• _Activity_
In the listing below, lines with the string "rolling" are to be counted; the number is the entire reply.
**** Working data
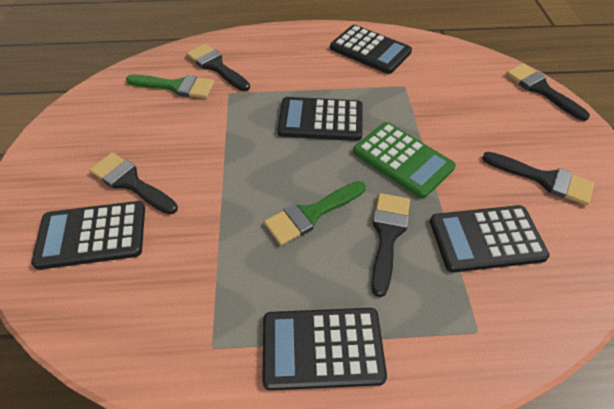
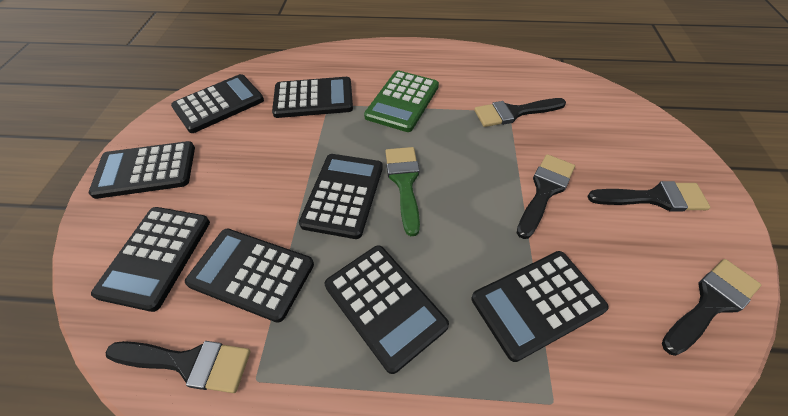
black calculator: 5 -> 8
green brush: 2 -> 1

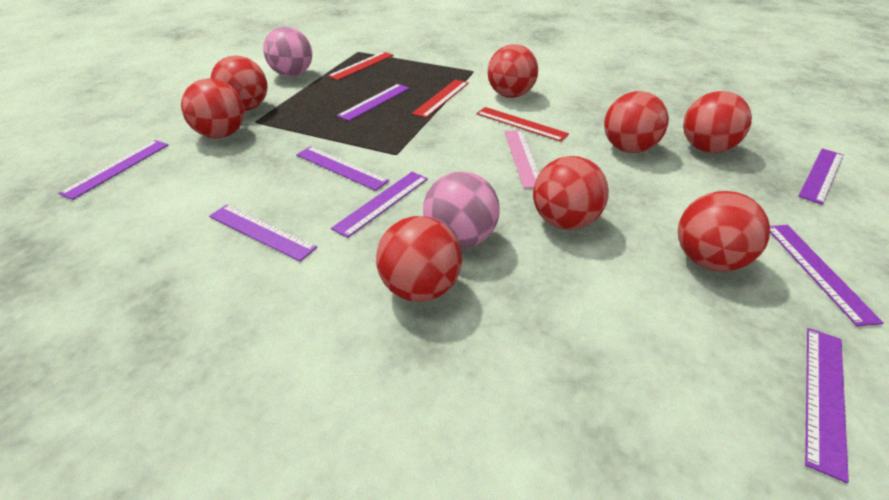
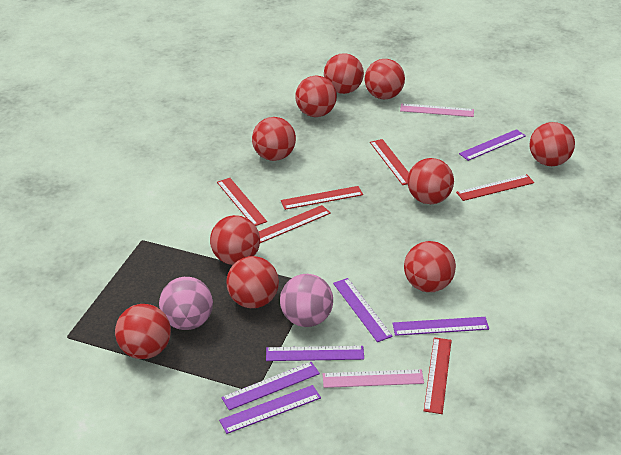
pink ruler: 1 -> 2
purple ruler: 8 -> 6
red ball: 8 -> 10
red ruler: 3 -> 6

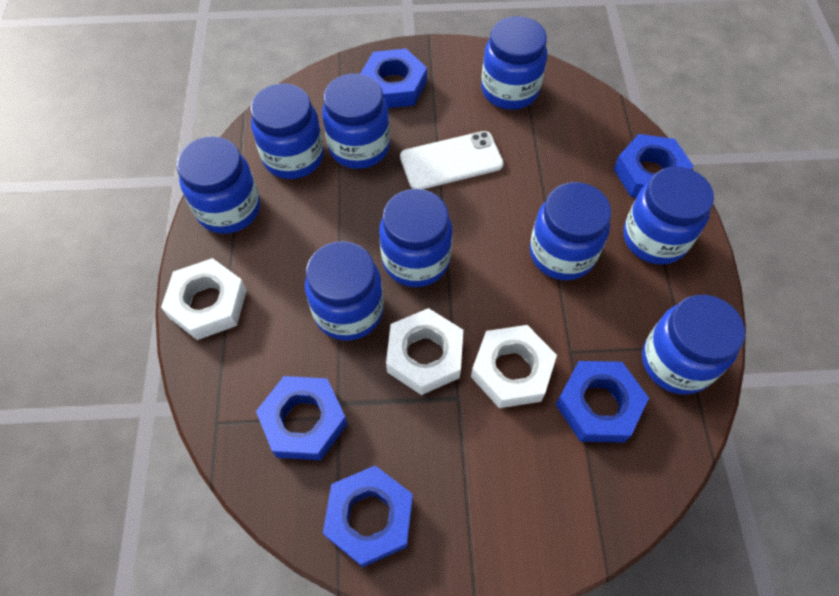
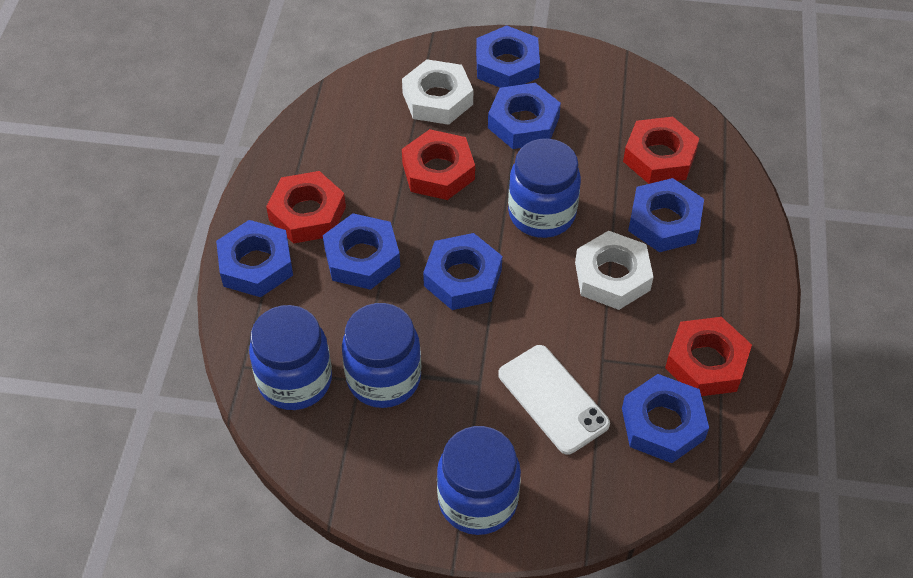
blue jar: 9 -> 4
blue nut: 5 -> 7
red nut: 0 -> 4
white nut: 3 -> 2

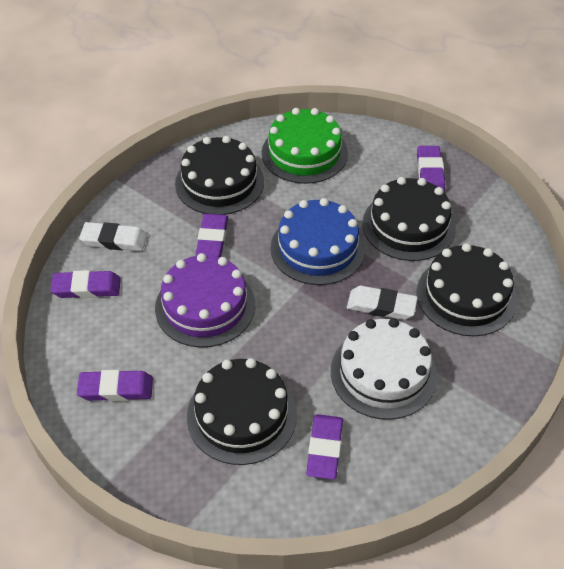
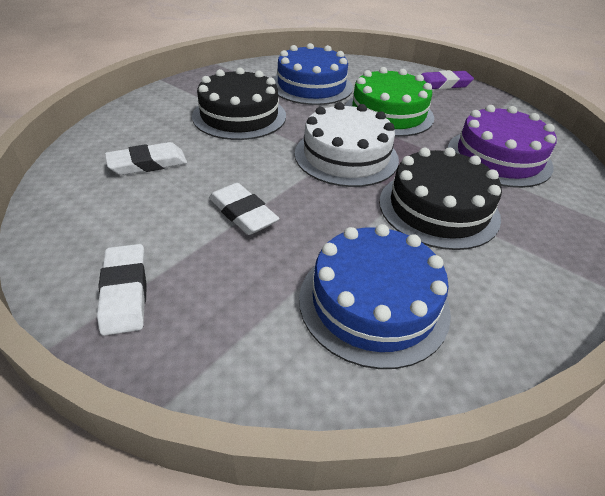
black cake: 4 -> 2
blue cake: 1 -> 2
purple eraser: 5 -> 1
white eraser: 2 -> 3

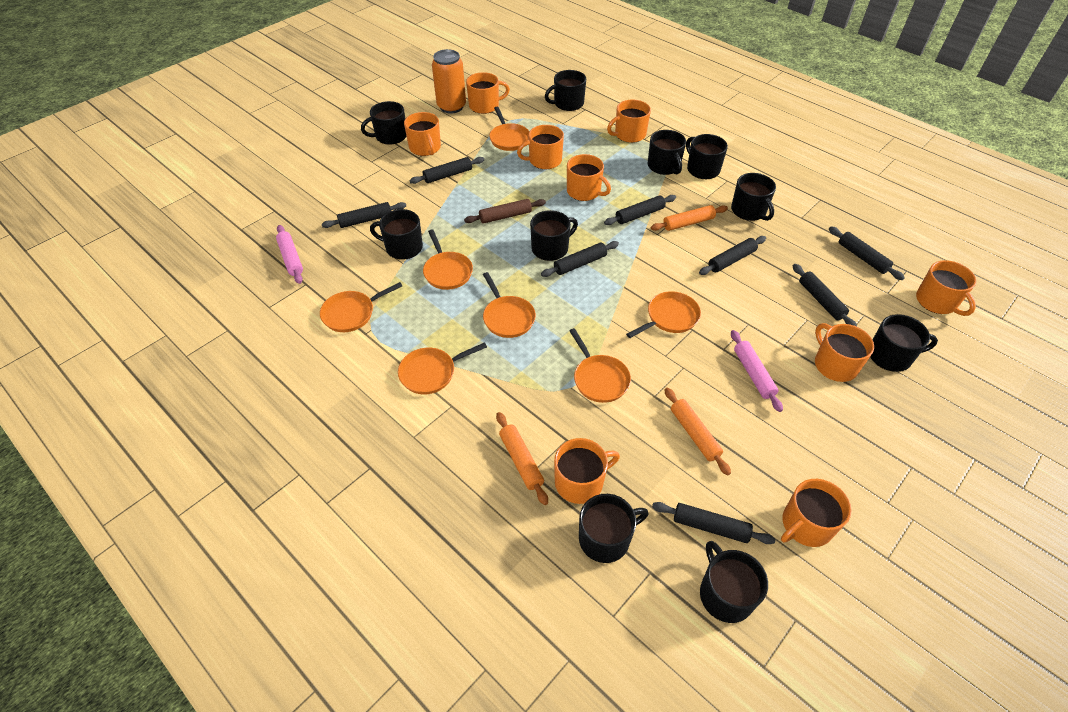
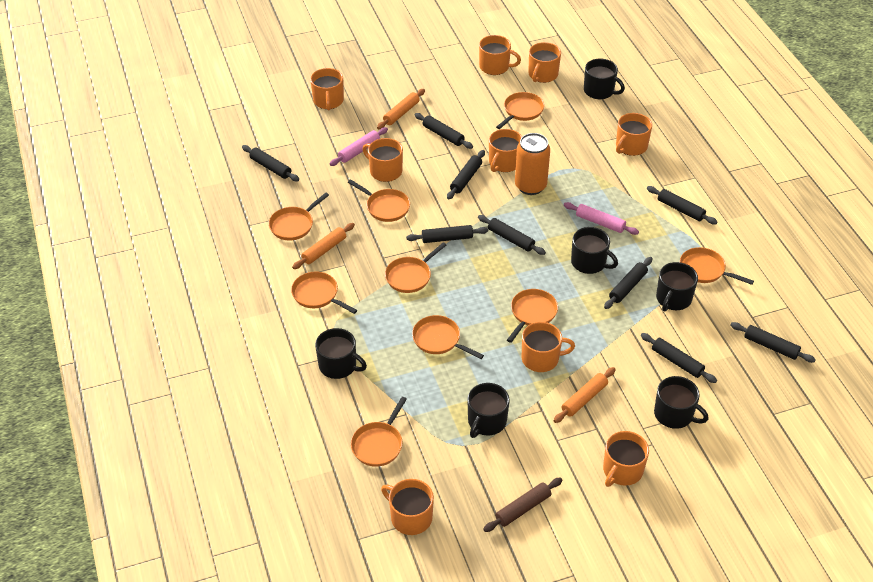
black mug: 10 -> 6
black rolling pin: 8 -> 9
orange pan: 7 -> 9

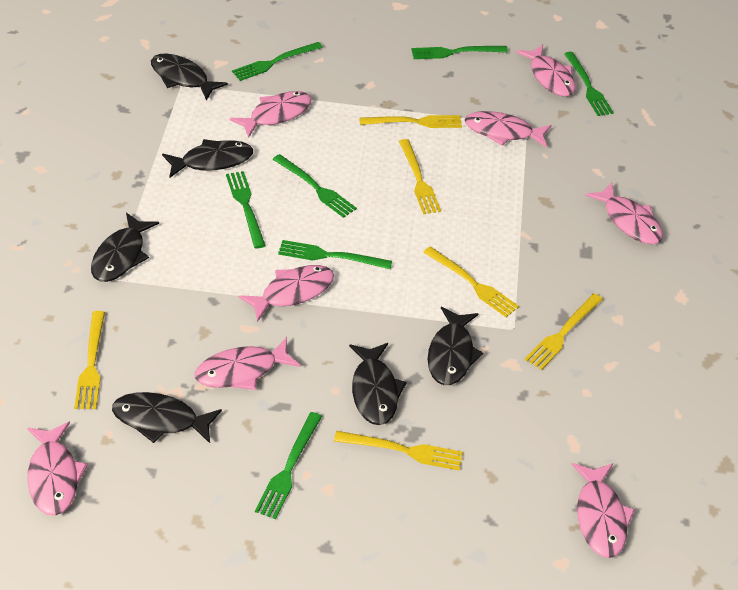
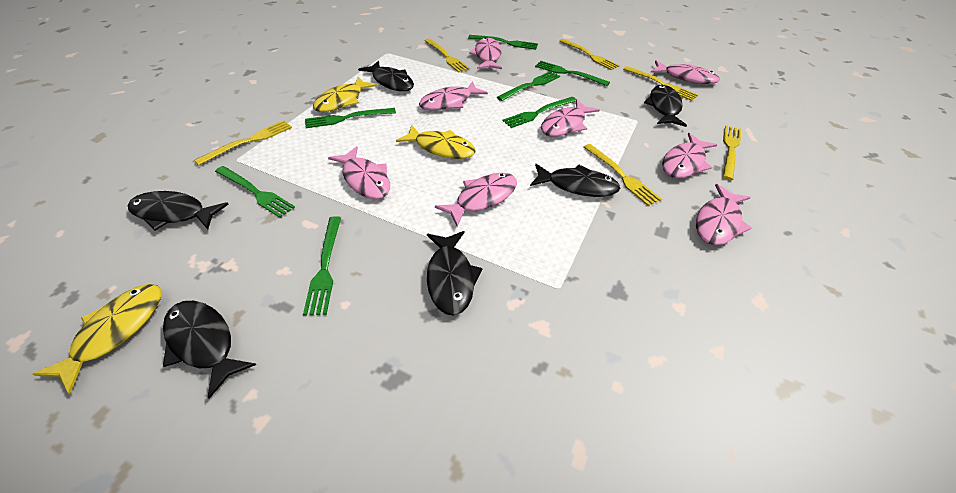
yellow fish: 0 -> 3

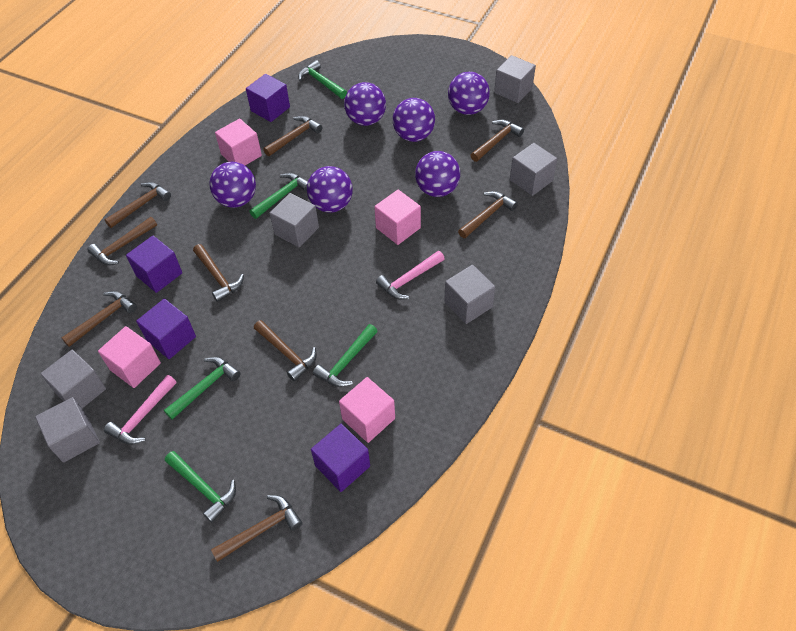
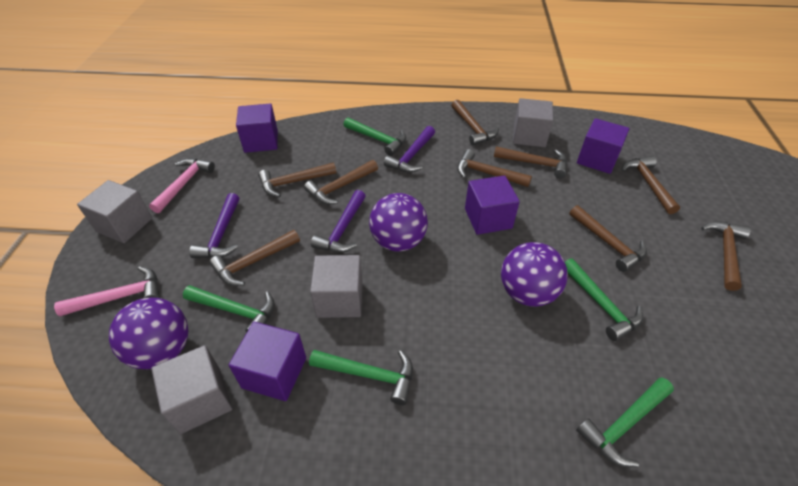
grey cube: 6 -> 4
pink cube: 4 -> 0
purple ball: 6 -> 3
purple hammer: 0 -> 3

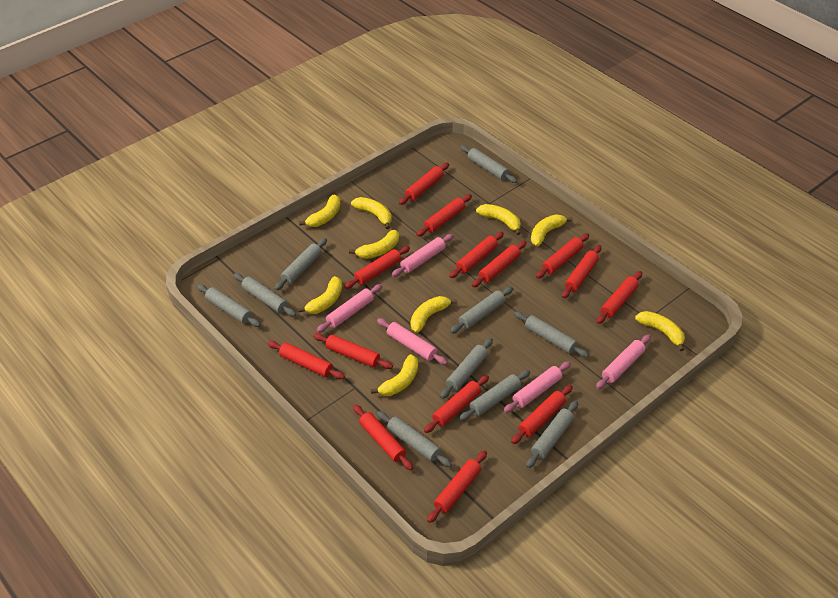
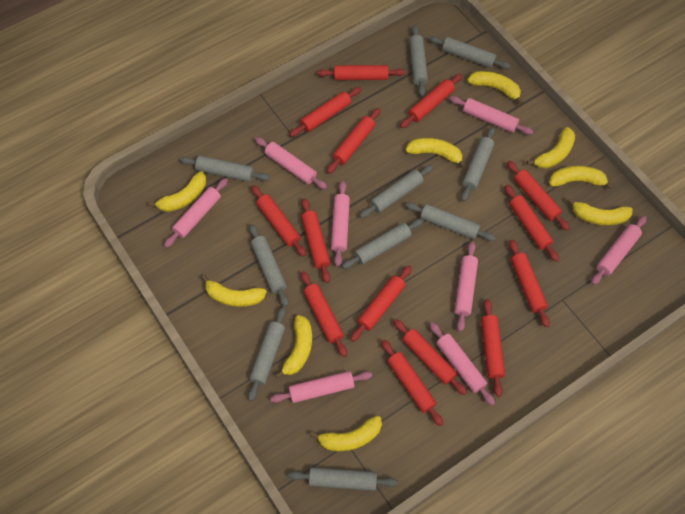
pink rolling pin: 5 -> 8

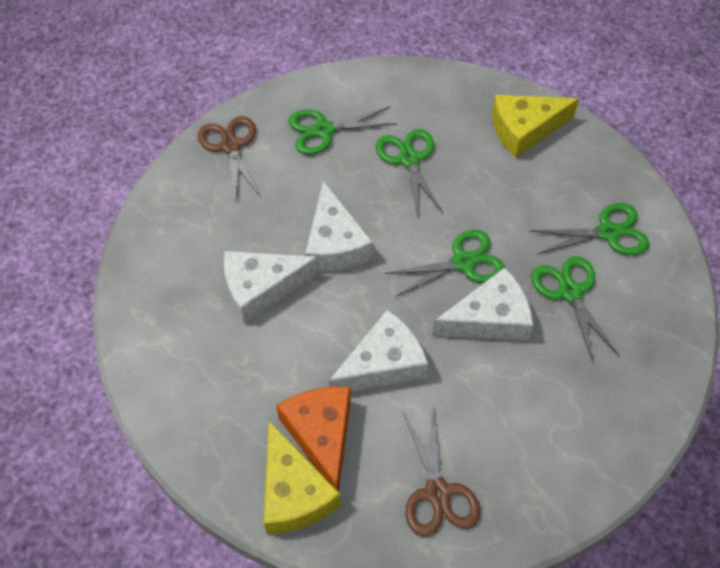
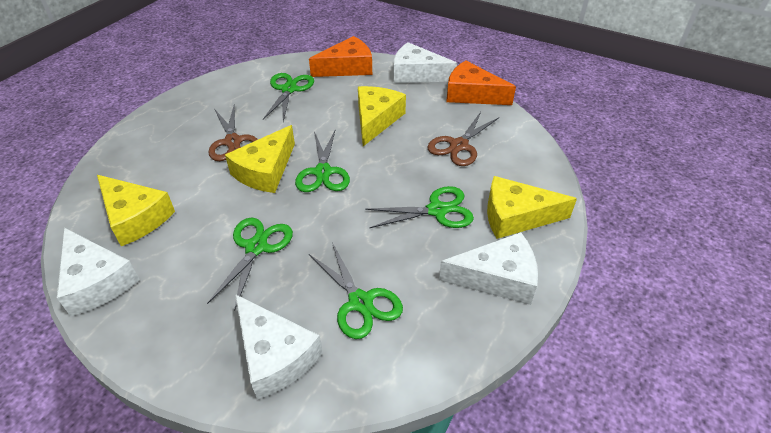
orange cheese: 1 -> 2
yellow cheese: 2 -> 4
********
• _The answer_
2